Dataset excerpts:
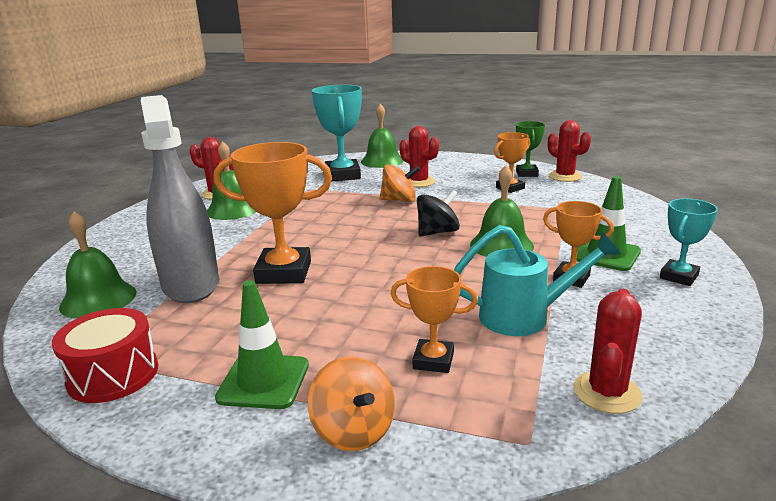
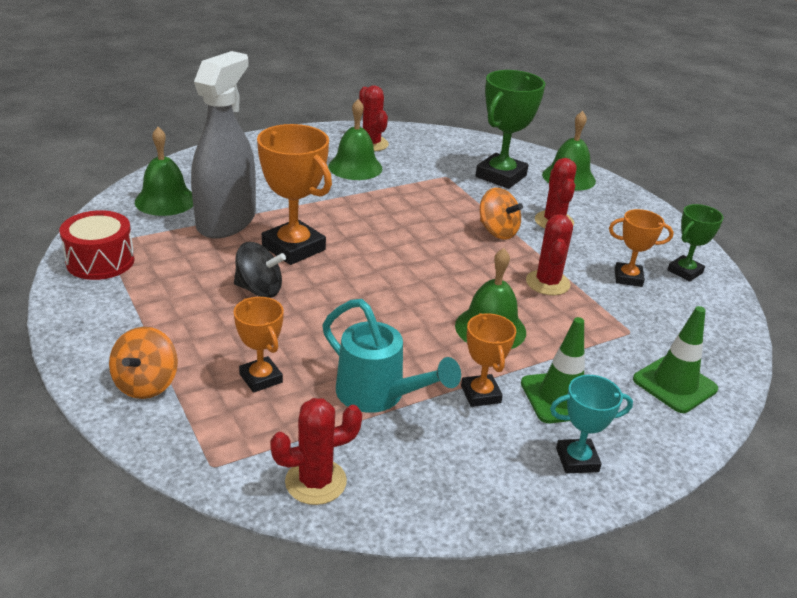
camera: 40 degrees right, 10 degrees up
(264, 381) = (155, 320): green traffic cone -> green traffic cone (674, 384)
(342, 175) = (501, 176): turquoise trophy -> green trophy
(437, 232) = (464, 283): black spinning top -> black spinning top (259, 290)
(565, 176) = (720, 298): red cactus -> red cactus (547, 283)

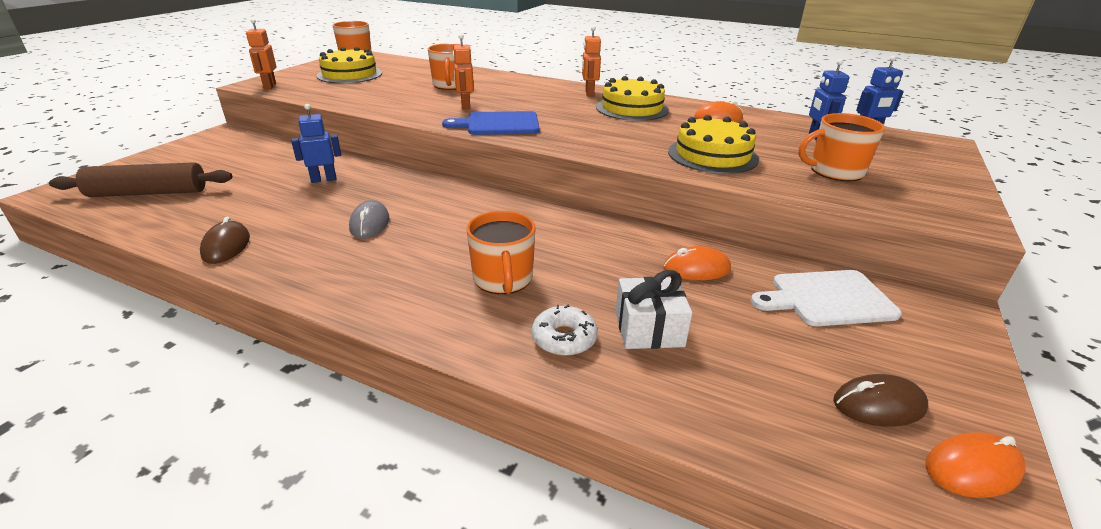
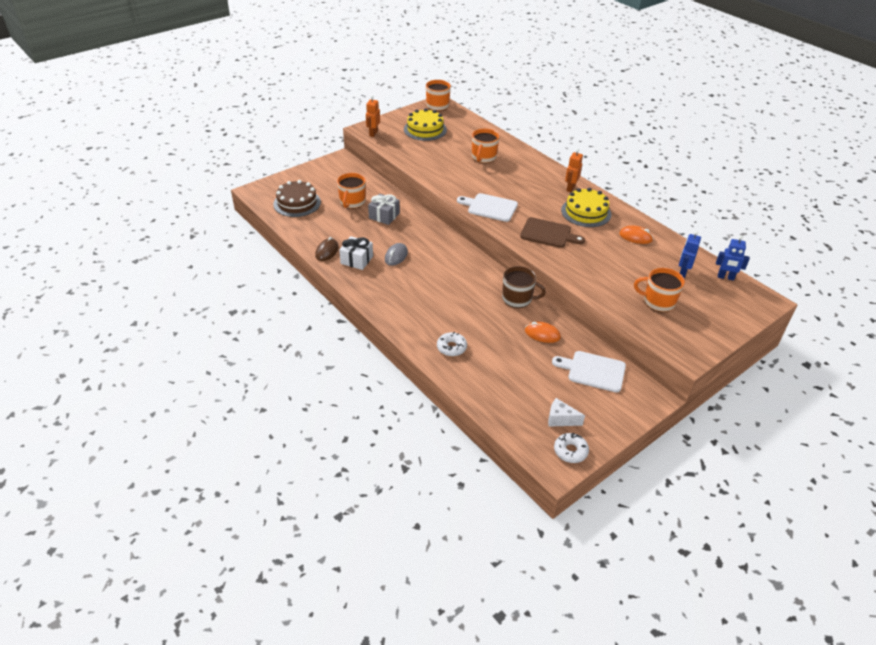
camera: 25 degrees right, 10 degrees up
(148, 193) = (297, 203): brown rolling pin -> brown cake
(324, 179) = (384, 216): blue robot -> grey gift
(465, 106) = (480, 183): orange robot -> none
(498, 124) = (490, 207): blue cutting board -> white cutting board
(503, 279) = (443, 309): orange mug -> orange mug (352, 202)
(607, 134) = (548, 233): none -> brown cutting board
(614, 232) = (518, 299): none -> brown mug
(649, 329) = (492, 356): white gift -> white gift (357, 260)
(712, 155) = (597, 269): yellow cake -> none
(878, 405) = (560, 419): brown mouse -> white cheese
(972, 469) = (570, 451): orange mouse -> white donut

Problem statement:
Would you repeat exactly, and only, the lines from the start of the records above through the line containing "(437, 232) = (464, 283): black", with the pictures omitted?

Response:
camera: 40 degrees right, 10 degrees up
(264, 381) = (155, 320): green traffic cone -> green traffic cone (674, 384)
(342, 175) = (501, 176): turquoise trophy -> green trophy
(437, 232) = (464, 283): black spinning top -> black spinning top (259, 290)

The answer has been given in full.